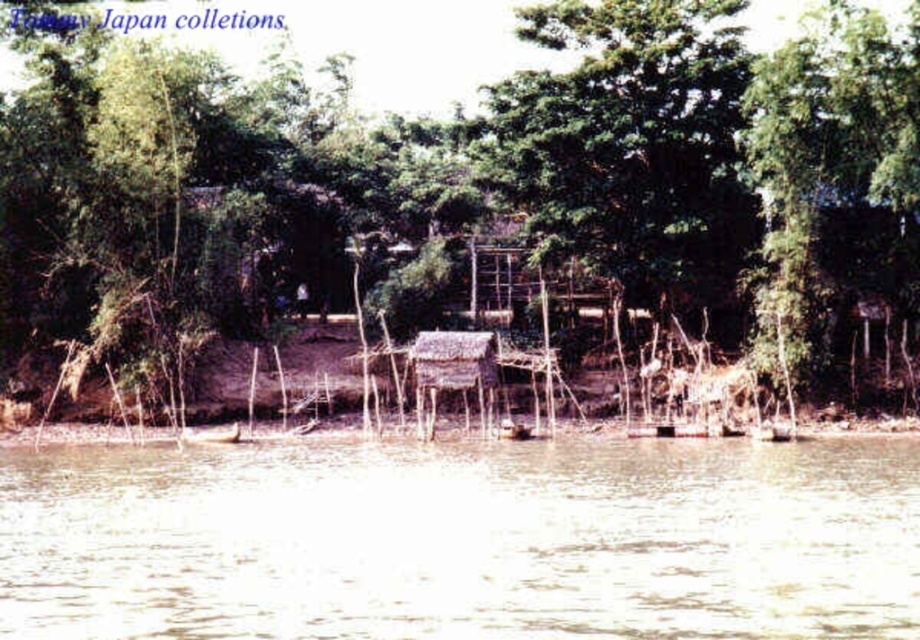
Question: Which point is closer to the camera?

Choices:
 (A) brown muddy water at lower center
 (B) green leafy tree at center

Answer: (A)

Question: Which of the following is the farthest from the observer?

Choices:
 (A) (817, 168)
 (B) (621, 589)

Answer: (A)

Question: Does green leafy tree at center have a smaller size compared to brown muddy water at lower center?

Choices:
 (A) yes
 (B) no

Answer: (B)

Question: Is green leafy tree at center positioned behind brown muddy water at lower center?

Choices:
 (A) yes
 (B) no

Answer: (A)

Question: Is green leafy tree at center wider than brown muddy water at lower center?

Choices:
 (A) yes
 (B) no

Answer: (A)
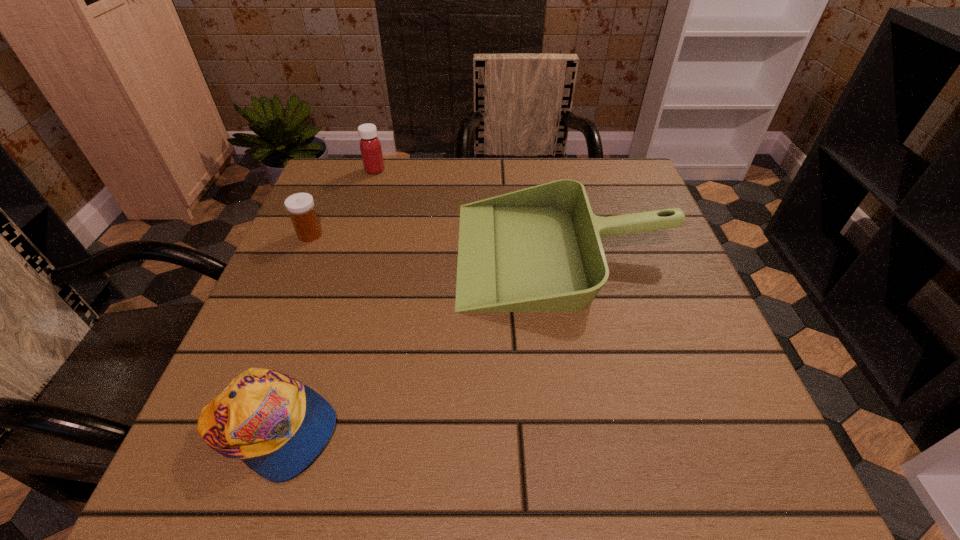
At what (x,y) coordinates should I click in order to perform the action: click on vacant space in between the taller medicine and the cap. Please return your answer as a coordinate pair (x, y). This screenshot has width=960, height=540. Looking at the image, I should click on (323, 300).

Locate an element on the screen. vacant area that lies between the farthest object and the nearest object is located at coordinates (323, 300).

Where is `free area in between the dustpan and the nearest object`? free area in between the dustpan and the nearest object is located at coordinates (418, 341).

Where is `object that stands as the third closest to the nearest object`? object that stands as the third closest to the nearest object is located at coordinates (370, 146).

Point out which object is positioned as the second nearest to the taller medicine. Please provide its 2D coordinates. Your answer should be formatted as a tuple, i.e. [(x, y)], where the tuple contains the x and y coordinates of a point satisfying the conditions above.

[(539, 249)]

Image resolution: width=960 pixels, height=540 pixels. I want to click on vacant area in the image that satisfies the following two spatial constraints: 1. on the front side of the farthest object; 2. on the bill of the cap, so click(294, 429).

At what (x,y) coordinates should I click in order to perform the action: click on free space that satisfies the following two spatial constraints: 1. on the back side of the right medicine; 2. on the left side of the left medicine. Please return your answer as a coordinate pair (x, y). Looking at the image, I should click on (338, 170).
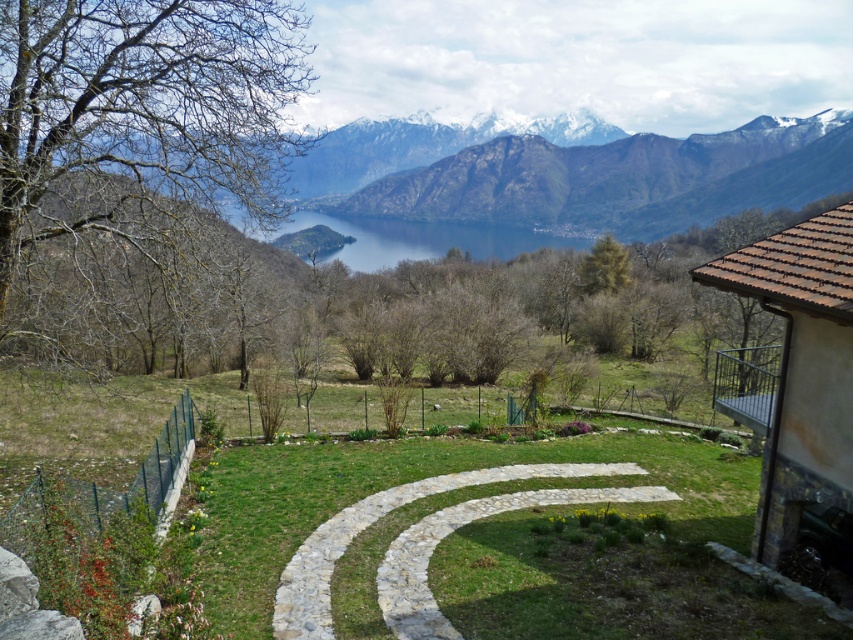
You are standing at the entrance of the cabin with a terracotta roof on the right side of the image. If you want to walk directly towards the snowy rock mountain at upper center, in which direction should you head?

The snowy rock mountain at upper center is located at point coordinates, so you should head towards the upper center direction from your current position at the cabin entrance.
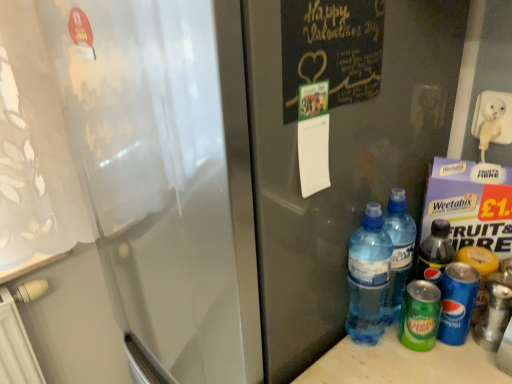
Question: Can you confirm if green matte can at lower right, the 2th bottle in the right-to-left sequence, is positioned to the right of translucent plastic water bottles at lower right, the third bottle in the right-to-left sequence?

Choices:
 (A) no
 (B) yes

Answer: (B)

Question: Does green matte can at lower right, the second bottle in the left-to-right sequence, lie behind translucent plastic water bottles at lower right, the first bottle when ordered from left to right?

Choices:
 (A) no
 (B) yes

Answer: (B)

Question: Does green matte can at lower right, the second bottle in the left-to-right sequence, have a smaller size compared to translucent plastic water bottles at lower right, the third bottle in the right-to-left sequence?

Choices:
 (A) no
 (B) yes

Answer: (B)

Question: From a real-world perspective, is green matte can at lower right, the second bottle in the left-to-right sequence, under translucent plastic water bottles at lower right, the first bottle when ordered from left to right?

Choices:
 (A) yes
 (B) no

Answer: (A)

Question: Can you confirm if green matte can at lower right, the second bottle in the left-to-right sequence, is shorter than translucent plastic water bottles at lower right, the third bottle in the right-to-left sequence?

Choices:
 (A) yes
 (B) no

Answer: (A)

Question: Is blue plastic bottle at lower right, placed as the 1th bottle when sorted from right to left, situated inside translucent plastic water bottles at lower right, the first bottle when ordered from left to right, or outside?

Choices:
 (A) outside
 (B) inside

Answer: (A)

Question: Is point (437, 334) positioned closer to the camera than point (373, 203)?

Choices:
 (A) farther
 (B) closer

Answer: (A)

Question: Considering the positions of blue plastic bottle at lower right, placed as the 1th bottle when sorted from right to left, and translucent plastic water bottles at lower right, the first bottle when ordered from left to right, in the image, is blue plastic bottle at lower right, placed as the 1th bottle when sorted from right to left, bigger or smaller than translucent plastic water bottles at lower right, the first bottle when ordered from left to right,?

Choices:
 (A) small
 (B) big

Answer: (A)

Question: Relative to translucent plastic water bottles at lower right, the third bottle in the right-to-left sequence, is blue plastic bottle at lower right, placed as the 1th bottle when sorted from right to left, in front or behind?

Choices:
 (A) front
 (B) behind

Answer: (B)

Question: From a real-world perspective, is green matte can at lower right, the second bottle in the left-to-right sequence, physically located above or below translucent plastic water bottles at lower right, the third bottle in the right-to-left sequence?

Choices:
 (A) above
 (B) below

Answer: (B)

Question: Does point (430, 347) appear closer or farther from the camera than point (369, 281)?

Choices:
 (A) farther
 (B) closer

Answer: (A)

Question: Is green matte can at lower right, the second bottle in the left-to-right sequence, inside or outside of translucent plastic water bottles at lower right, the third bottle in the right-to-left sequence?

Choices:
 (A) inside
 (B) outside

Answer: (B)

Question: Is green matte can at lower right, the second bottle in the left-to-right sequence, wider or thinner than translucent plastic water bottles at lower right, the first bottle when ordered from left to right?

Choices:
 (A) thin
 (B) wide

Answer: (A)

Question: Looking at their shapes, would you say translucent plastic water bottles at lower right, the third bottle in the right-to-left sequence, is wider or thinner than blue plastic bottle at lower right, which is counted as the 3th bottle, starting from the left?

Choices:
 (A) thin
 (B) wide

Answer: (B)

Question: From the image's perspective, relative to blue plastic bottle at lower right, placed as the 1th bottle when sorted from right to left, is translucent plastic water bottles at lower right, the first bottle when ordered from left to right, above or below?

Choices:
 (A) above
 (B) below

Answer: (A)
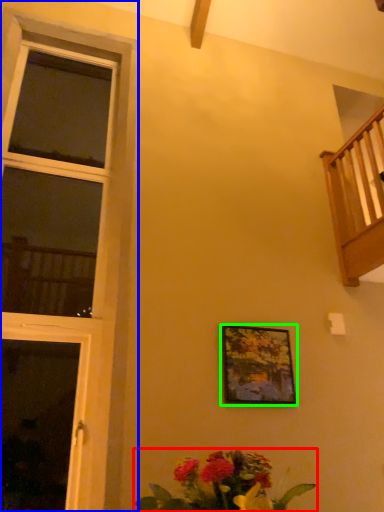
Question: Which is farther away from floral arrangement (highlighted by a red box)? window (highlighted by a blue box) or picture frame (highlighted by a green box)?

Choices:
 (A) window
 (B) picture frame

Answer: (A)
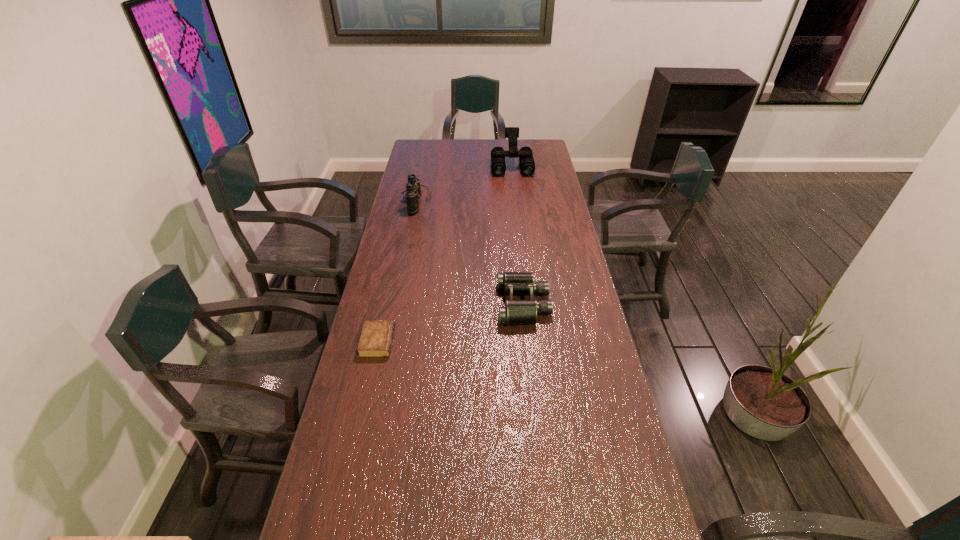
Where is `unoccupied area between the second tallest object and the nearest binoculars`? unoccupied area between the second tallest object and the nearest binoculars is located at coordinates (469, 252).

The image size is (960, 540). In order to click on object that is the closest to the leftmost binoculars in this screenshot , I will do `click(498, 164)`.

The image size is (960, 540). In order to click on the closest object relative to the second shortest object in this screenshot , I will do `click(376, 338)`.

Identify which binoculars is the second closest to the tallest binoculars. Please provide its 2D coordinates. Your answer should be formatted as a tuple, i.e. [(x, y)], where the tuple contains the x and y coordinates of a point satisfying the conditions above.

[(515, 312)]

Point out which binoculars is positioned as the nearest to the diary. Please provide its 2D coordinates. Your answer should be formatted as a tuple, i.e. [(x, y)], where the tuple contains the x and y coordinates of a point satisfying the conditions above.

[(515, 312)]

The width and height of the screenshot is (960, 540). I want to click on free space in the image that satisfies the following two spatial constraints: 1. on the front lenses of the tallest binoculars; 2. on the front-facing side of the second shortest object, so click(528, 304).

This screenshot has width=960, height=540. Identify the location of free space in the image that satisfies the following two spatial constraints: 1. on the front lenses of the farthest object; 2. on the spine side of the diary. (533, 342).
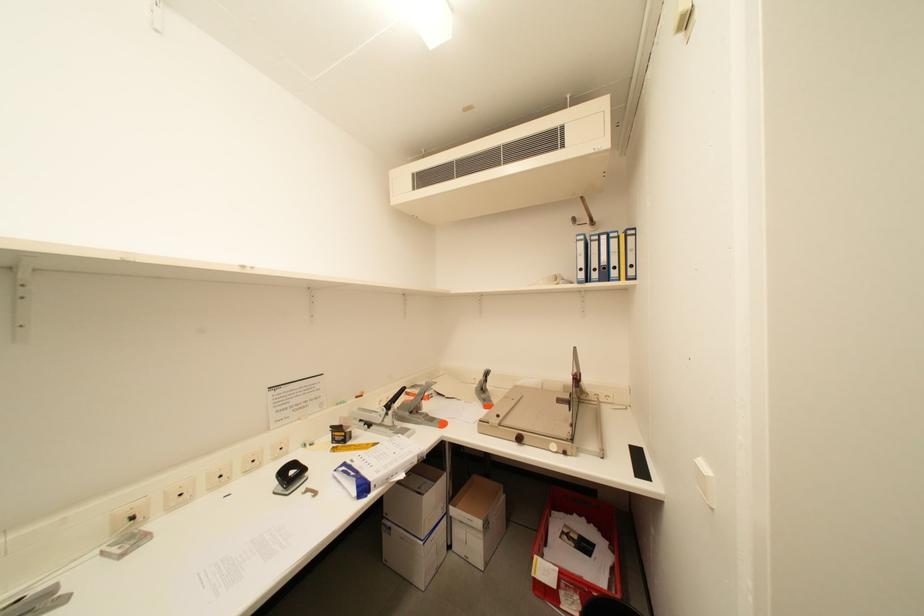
────
### WRITTEN TASK:
Please find each line in the items above that contains the word "inside" and copy those lines out.

### ANSWER FOR THE TASK:
Question: Is blue plastic bottle at lower right, placed as the 1th bottle when sorted from right to left, situated inside translucent plastic water bottles at lower right, the first bottle when ordered from left to right, or outside?
 (B) inside
Question: Is green matte can at lower right, the second bottle in the left-to-right sequence, inside or outside of translucent plastic water bottles at lower right, the third bottle in the right-to-left sequence?
 (A) inside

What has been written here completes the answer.